DATA SUPPLIED:
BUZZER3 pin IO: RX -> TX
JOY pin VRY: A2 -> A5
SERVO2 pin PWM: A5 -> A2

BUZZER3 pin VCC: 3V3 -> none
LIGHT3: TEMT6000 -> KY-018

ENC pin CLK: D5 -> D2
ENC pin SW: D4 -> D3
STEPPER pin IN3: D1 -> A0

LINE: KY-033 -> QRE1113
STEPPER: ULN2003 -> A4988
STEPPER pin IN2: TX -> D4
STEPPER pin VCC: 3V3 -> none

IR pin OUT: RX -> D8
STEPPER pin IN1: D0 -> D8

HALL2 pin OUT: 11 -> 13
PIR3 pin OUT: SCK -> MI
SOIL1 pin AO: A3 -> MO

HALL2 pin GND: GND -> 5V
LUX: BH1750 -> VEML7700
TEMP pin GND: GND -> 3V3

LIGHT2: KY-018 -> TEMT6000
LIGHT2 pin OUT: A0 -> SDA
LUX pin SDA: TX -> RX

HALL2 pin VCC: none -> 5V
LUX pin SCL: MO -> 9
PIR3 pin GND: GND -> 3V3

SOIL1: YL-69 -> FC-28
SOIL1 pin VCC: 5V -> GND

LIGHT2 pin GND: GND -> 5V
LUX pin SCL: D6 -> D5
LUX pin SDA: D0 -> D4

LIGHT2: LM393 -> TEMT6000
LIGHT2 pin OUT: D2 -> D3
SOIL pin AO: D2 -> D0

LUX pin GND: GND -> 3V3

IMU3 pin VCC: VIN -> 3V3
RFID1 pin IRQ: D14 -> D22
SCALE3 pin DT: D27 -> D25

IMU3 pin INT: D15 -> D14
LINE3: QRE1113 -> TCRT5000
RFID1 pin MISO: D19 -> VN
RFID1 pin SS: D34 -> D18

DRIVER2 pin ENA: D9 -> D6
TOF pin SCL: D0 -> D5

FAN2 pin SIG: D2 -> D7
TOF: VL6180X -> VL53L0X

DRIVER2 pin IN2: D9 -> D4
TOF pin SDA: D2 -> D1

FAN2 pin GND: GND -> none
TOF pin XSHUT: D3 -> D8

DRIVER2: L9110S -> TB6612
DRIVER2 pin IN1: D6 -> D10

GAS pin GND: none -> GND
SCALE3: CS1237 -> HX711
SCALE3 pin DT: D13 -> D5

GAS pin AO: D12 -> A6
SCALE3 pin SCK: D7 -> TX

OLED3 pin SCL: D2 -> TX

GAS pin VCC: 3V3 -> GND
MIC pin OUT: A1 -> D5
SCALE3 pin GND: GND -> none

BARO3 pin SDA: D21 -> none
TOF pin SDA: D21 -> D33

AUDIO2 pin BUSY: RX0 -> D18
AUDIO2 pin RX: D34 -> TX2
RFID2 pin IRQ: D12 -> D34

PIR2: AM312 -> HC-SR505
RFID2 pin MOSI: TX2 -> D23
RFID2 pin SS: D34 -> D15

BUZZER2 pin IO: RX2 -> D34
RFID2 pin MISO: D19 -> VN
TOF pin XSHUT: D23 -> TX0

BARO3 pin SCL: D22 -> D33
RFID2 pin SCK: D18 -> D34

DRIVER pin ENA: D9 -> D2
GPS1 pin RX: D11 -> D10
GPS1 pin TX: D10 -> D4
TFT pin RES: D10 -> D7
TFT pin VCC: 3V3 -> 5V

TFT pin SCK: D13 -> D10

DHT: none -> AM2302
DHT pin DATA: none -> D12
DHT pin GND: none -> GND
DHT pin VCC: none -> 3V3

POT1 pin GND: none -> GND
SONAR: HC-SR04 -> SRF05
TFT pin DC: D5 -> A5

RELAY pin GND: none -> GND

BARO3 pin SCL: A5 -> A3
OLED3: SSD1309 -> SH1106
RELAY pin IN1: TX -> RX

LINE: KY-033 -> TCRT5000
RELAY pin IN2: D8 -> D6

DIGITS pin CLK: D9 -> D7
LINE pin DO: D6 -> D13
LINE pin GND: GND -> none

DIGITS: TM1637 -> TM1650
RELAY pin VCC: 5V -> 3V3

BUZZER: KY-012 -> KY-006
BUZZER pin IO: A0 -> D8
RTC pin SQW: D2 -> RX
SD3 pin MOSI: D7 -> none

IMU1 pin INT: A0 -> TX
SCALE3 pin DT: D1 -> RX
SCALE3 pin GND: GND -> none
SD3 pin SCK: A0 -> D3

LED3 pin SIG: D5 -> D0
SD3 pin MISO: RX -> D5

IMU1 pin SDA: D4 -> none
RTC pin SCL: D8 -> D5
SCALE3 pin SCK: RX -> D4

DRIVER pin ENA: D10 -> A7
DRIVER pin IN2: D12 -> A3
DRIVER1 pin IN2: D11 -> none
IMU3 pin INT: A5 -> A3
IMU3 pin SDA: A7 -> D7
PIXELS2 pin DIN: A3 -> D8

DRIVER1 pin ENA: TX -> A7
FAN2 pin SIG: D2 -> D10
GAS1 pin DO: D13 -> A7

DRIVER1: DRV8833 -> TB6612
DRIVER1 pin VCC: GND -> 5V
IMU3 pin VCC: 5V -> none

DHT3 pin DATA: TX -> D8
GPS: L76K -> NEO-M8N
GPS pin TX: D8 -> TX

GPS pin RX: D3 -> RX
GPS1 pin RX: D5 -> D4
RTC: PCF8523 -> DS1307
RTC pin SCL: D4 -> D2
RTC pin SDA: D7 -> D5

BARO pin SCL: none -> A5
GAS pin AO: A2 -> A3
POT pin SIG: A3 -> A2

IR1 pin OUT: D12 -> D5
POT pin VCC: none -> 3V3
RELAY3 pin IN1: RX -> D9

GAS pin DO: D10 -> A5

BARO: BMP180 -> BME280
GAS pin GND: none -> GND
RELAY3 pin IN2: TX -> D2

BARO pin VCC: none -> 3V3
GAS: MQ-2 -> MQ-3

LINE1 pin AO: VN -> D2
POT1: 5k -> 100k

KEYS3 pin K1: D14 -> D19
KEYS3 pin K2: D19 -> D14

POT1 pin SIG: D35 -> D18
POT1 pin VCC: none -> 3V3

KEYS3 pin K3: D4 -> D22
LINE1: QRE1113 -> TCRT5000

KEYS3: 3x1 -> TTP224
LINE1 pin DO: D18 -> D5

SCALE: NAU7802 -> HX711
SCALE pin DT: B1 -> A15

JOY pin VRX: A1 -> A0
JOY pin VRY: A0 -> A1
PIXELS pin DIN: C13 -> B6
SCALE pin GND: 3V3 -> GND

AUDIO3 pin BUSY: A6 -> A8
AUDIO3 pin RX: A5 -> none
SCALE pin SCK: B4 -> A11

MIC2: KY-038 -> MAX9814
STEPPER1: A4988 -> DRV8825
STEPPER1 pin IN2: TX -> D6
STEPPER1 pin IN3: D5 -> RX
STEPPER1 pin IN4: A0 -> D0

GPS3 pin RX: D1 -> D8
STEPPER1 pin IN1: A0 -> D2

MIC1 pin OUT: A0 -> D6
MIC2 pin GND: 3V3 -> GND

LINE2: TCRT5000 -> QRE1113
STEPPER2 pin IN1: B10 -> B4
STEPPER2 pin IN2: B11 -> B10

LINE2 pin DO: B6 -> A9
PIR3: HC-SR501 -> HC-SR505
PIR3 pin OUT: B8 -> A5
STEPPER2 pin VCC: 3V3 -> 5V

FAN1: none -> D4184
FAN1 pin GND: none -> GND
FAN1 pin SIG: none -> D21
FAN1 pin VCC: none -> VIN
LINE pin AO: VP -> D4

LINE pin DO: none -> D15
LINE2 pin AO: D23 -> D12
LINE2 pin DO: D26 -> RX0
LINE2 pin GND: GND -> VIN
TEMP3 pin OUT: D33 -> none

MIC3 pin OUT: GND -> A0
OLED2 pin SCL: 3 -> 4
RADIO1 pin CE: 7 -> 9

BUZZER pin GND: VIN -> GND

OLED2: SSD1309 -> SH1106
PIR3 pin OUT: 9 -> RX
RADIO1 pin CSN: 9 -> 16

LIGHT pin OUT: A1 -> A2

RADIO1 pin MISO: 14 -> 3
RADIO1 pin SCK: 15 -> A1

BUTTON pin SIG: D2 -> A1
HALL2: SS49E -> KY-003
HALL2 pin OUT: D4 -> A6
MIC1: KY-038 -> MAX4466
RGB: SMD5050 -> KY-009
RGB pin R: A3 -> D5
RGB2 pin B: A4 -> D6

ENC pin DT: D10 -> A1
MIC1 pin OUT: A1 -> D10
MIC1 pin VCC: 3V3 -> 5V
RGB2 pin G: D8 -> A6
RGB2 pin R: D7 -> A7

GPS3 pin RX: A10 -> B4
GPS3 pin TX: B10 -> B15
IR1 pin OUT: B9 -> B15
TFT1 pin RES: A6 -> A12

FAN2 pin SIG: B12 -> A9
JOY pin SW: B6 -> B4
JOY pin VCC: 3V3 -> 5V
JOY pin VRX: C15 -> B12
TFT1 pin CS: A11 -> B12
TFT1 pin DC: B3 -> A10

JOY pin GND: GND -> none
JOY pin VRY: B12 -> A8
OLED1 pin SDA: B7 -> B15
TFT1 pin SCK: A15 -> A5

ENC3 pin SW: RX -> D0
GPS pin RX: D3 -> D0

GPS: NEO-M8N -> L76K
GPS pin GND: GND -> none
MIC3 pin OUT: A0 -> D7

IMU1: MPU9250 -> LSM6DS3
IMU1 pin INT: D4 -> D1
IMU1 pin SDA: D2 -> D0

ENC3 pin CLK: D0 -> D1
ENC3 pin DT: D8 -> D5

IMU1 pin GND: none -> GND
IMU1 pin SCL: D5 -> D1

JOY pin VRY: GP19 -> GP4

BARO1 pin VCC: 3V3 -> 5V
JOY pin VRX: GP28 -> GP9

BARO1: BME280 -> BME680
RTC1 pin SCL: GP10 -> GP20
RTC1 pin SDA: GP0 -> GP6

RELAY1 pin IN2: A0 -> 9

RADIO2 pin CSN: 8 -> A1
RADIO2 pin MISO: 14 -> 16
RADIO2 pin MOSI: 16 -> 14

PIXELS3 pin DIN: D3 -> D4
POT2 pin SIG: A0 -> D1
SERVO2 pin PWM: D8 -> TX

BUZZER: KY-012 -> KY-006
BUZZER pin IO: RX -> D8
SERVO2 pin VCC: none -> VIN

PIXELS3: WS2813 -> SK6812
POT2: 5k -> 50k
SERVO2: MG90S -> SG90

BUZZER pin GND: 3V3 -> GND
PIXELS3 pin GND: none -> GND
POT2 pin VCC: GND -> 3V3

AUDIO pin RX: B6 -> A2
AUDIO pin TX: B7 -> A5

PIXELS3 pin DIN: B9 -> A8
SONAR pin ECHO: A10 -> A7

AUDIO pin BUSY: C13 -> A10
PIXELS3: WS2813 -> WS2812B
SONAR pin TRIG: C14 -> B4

WHAT IS NEEDED: Would you output, unchanged, each line from the start of the records to the line that holds "IR pin OUT: RX -> D8", both included and nothing else?

YOUR RESPONSE:
BUZZER3 pin IO: RX -> TX
JOY pin VRY: A2 -> A5
SERVO2 pin PWM: A5 -> A2

BUZZER3 pin VCC: 3V3 -> none
LIGHT3: TEMT6000 -> KY-018

ENC pin CLK: D5 -> D2
ENC pin SW: D4 -> D3
STEPPER pin IN3: D1 -> A0

LINE: KY-033 -> QRE1113
STEPPER: ULN2003 -> A4988
STEPPER pin IN2: TX -> D4
STEPPER pin VCC: 3V3 -> none

IR pin OUT: RX -> D8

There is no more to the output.